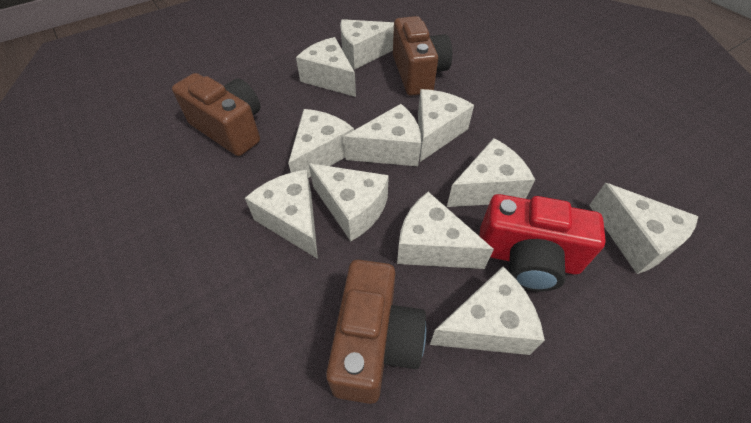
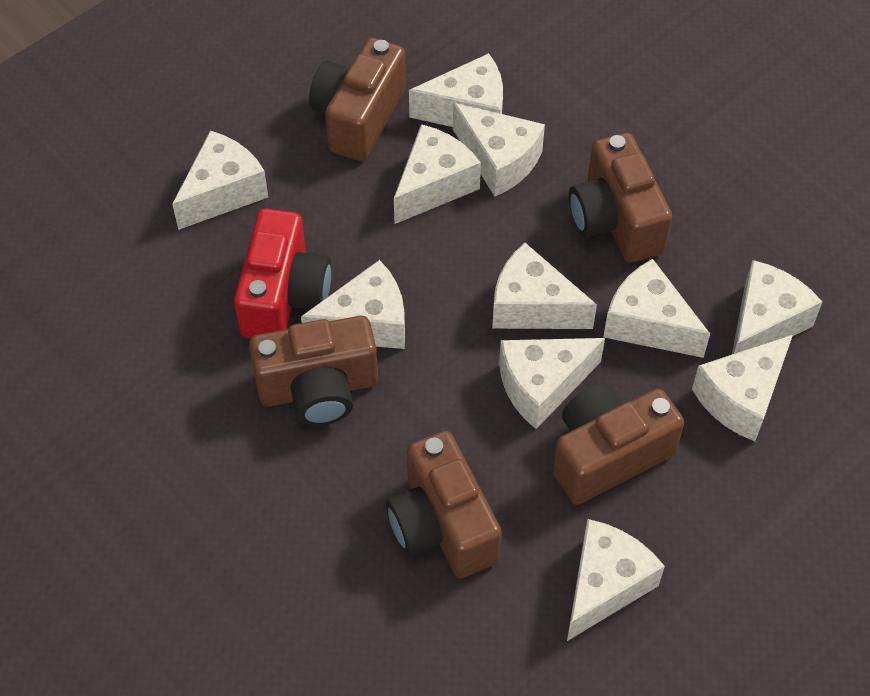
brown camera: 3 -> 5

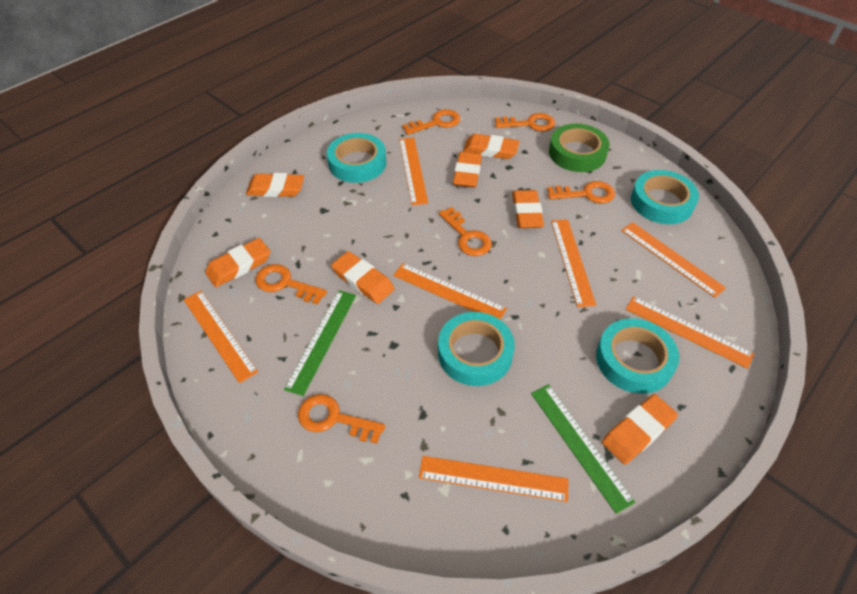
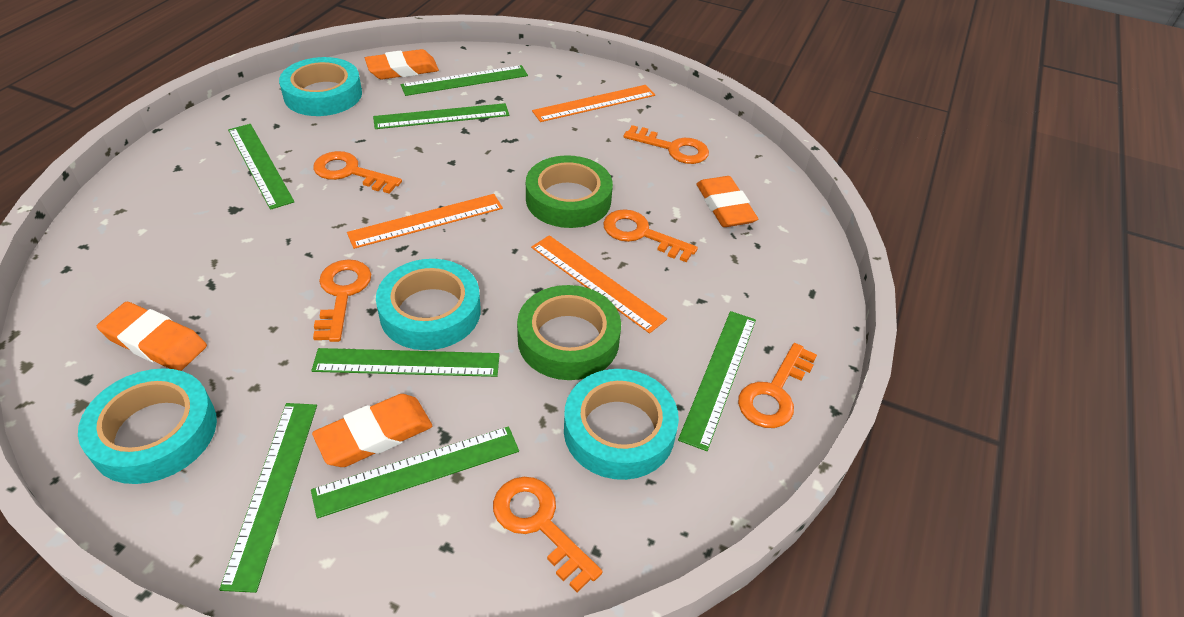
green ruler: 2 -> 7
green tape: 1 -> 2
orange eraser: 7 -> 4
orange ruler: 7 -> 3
+ + +
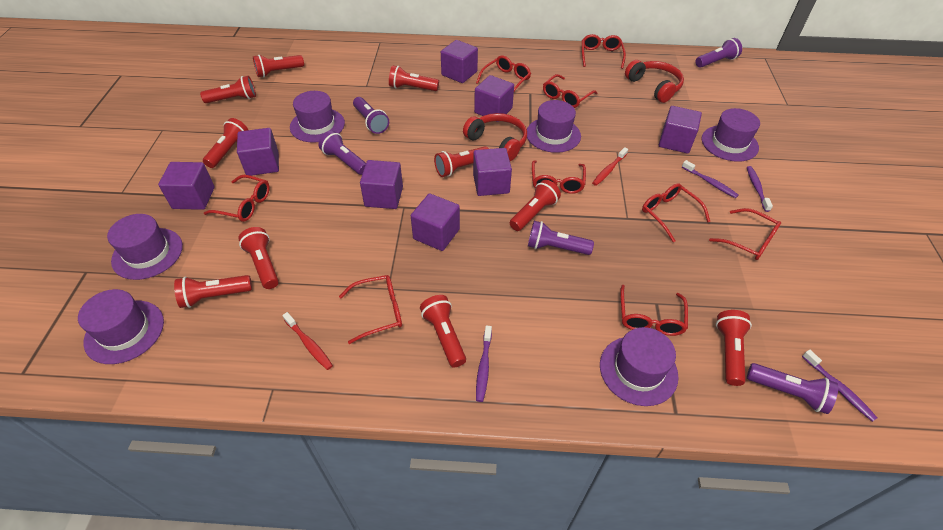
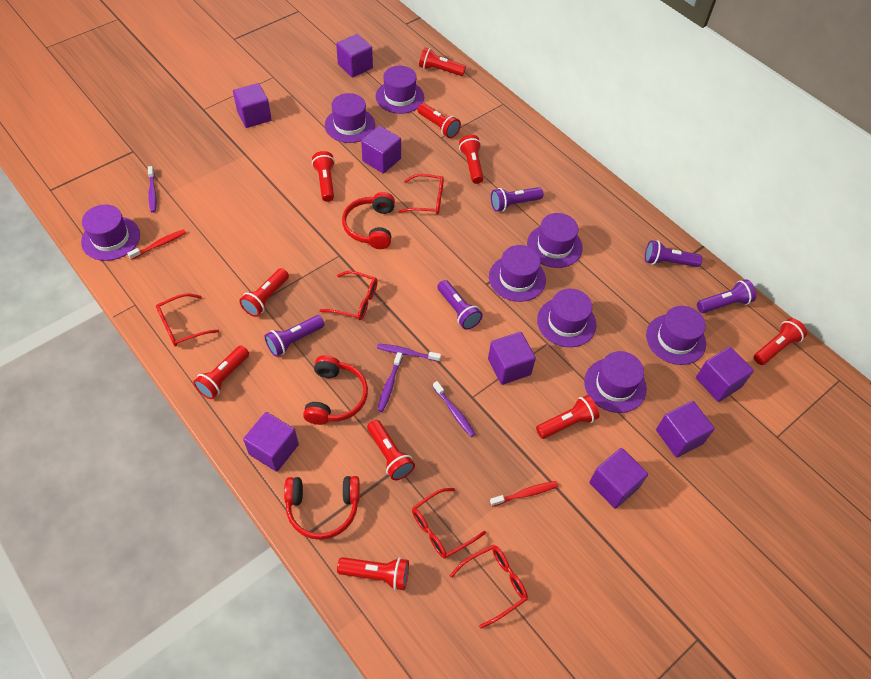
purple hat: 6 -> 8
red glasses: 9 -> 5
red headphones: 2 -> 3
+ + +
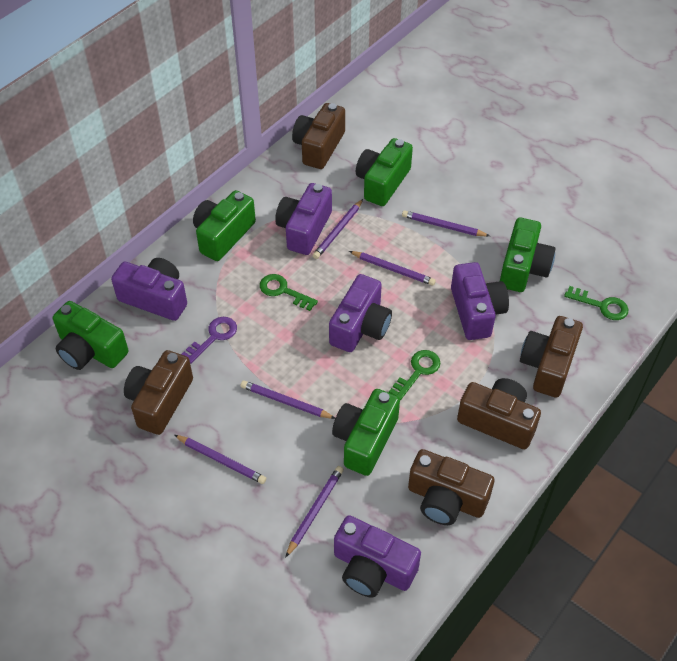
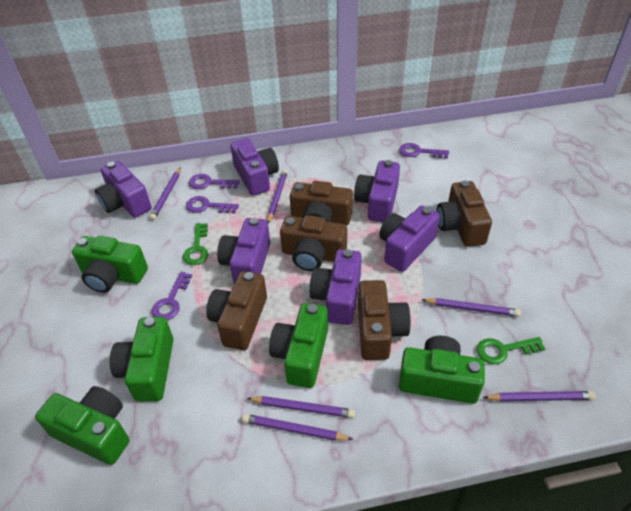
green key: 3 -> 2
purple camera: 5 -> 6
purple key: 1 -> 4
+ + +
**Exercise:**
Using the records above, repeat exactly the run of lines that starts with the line with "brown camera: 3 -> 5" and goes on through the line with "orange ruler: 7 -> 3"; omit each picture.

**Problem solution:**
brown camera: 3 -> 5

green ruler: 2 -> 7
green tape: 1 -> 2
orange eraser: 7 -> 4
orange ruler: 7 -> 3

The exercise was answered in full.